**TASK:** Consider the listing below. Extract exactly the lines from the line containing "appeared: widelec [fioletowy]" to the line containing "camera: 90 degrees right, 5 degrees down", both included.

**INFORMATION SHOWN:**

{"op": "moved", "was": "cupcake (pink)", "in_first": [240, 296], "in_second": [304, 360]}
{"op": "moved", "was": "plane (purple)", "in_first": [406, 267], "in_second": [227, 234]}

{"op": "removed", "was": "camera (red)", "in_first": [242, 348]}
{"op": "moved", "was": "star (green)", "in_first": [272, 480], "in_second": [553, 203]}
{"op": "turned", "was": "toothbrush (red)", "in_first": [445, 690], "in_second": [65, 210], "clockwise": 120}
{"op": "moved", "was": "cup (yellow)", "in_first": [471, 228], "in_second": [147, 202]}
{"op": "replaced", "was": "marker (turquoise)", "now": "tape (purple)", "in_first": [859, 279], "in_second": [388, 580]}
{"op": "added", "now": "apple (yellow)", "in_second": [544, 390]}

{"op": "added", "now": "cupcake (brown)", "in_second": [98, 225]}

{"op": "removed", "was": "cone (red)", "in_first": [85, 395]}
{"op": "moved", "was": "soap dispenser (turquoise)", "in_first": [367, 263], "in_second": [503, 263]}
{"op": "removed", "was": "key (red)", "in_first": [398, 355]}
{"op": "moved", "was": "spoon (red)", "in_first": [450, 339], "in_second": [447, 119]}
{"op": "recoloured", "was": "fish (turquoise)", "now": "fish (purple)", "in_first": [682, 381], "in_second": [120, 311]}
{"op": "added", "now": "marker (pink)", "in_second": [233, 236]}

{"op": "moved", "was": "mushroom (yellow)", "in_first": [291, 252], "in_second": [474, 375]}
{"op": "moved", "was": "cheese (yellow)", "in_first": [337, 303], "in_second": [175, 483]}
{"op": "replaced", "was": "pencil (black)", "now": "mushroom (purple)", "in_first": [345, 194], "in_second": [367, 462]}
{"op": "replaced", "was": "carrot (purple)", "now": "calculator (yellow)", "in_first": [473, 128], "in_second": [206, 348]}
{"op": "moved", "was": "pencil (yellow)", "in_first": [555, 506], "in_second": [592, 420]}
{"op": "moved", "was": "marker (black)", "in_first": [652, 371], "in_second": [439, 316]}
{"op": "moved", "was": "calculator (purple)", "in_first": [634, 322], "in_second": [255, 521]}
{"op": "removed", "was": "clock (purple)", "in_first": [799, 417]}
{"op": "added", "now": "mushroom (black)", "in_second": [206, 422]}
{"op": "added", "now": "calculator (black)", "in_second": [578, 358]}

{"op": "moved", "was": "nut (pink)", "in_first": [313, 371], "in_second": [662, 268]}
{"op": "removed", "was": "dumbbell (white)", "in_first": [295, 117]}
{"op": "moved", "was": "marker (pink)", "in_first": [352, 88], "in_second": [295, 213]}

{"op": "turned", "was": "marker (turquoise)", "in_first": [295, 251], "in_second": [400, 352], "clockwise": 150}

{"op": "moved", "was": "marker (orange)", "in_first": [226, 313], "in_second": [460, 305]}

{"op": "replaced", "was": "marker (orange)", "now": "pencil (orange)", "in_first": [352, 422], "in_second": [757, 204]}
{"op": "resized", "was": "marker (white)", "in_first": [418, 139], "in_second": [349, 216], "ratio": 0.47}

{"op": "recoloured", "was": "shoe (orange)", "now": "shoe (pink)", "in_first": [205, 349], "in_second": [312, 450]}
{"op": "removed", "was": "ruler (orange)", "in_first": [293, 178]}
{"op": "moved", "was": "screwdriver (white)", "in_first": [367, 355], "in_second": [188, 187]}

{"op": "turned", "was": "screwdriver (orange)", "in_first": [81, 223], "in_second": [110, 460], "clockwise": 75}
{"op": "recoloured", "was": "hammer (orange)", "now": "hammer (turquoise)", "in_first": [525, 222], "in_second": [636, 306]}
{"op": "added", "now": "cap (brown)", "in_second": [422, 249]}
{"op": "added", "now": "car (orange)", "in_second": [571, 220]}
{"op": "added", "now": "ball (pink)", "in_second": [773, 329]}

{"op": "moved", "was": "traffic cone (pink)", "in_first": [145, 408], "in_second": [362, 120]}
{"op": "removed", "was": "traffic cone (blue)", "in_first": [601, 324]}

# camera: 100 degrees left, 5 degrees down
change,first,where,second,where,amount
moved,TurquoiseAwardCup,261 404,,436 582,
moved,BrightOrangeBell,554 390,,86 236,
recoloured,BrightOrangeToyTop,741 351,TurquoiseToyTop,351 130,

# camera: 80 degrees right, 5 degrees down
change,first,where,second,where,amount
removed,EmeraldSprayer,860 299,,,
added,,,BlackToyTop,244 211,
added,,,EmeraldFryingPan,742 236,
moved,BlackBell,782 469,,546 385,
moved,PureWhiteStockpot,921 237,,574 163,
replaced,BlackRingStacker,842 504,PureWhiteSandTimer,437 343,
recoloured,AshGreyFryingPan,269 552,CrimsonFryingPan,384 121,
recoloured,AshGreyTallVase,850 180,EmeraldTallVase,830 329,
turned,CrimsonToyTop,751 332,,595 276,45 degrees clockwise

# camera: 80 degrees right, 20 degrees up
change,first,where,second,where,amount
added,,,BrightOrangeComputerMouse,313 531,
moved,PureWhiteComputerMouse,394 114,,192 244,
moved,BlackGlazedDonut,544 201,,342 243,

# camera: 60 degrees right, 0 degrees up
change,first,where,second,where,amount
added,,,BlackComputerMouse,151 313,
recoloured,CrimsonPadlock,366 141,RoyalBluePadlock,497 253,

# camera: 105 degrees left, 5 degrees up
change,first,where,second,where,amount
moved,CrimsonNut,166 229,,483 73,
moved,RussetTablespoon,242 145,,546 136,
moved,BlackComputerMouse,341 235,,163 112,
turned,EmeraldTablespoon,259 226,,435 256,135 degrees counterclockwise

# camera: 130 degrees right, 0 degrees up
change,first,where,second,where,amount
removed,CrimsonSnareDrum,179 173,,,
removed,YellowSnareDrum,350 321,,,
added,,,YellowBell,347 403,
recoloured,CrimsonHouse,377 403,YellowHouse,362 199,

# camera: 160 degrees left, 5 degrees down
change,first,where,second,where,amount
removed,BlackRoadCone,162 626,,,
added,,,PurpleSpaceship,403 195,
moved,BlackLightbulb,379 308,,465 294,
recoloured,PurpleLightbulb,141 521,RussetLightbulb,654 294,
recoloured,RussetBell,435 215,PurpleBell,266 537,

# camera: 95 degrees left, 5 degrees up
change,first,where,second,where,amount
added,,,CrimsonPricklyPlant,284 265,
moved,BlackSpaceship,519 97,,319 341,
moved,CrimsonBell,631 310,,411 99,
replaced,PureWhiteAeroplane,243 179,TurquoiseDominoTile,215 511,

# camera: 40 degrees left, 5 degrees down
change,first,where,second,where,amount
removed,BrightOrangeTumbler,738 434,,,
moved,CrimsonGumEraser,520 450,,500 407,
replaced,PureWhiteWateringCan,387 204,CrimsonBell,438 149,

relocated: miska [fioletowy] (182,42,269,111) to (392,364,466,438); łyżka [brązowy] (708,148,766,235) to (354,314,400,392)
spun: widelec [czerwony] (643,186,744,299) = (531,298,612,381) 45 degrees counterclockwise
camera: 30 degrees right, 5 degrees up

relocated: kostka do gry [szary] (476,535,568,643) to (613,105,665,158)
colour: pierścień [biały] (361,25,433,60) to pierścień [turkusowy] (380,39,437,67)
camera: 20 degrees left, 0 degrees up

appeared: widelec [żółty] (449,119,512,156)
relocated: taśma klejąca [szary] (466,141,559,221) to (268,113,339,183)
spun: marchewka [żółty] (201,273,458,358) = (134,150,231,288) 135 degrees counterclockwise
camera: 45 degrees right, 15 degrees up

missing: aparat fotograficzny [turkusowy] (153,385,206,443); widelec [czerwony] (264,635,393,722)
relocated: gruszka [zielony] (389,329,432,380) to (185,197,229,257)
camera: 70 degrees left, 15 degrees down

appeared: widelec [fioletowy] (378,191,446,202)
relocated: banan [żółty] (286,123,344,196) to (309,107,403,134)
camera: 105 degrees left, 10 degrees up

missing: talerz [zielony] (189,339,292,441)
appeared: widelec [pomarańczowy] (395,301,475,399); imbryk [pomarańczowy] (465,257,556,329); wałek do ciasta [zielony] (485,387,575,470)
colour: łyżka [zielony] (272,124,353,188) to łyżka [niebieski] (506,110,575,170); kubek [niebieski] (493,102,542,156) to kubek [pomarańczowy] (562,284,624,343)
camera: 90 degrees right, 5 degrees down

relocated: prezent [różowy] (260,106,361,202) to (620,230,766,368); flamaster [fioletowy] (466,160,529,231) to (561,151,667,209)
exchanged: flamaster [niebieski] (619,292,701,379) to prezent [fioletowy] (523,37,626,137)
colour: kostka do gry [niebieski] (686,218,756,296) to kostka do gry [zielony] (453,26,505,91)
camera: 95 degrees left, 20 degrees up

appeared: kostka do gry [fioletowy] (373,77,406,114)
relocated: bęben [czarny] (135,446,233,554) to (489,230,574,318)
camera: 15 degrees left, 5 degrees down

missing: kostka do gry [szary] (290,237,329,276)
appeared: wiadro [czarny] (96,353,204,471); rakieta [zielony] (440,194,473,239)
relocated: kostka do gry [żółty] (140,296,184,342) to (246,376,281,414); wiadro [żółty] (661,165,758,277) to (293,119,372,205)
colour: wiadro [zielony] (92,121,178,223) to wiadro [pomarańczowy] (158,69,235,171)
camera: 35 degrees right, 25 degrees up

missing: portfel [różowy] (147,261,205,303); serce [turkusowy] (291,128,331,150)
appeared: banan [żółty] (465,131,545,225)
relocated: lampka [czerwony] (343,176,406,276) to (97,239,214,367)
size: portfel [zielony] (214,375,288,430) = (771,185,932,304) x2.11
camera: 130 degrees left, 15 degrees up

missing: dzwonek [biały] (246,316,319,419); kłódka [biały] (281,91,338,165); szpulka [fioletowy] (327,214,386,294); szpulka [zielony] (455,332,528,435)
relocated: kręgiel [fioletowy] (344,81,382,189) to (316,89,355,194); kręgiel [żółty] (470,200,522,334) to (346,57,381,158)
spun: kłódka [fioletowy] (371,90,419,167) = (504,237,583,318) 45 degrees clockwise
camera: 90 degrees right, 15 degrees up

**OUTPUT BELOW:**
appeared: widelec [fioletowy] (378,191,446,202)
relocated: banan [żółty] (286,123,344,196) to (309,107,403,134)
camera: 105 degrees left, 10 degrees up

missing: talerz [zielony] (189,339,292,441)
appeared: widelec [pomarańczowy] (395,301,475,399); imbryk [pomarańczowy] (465,257,556,329); wałek do ciasta [zielony] (485,387,575,470)
colour: łyżka [zielony] (272,124,353,188) to łyżka [niebieski] (506,110,575,170); kubek [niebieski] (493,102,542,156) to kubek [pomarańczowy] (562,284,624,343)
camera: 90 degrees right, 5 degrees down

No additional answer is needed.